How to complete this task:
Please output the entries below from the line that contains "before: ash-grey parcel" through the final line, reproduced exactly and alone.

(Object tracking records)
::::::::
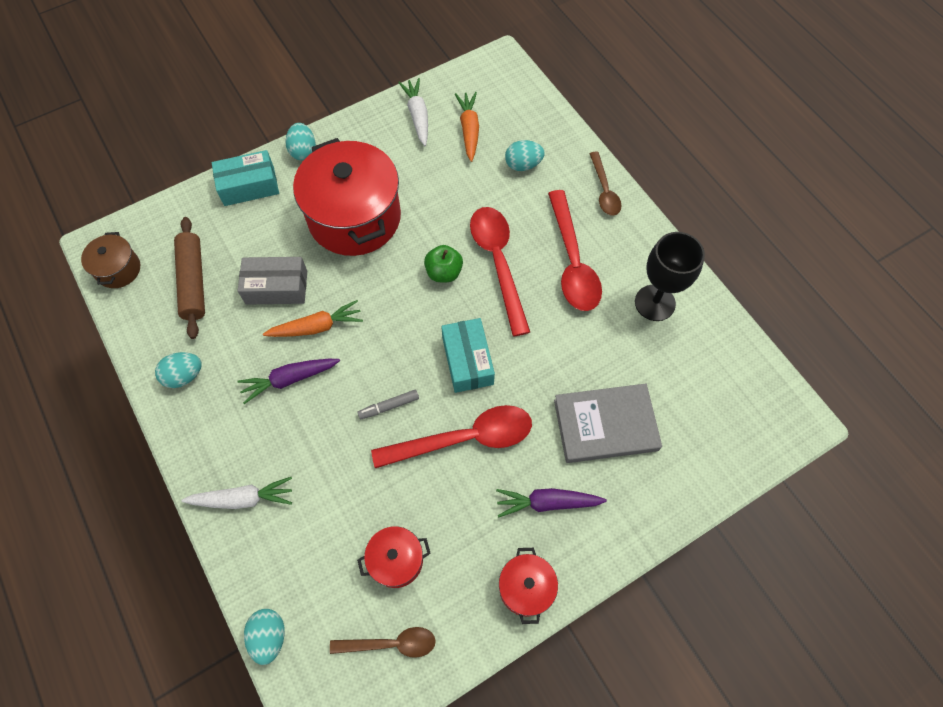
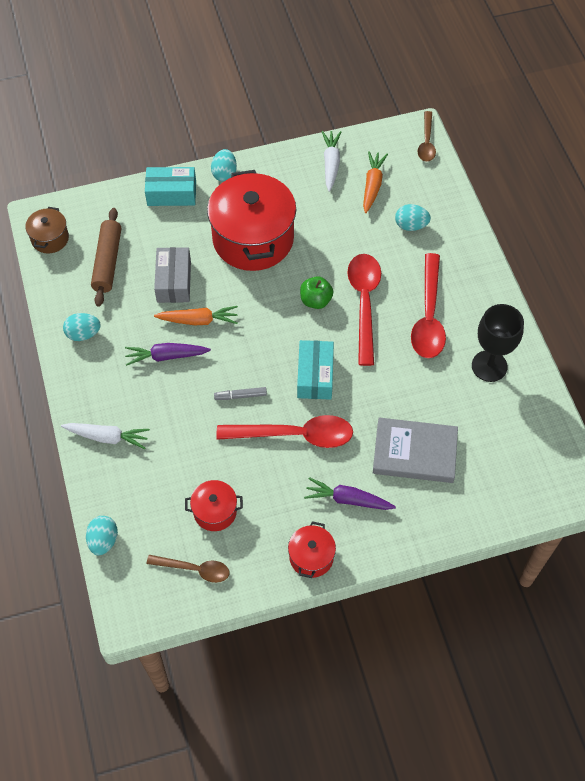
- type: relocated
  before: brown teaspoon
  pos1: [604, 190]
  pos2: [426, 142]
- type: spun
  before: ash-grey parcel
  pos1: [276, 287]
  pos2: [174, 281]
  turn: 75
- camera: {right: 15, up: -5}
::::::::
The answer:
  before: ash-grey parcel
  pos1: [276, 287]
  pos2: [174, 281]
  turn: 75
- camera: {right: 15, up: -5}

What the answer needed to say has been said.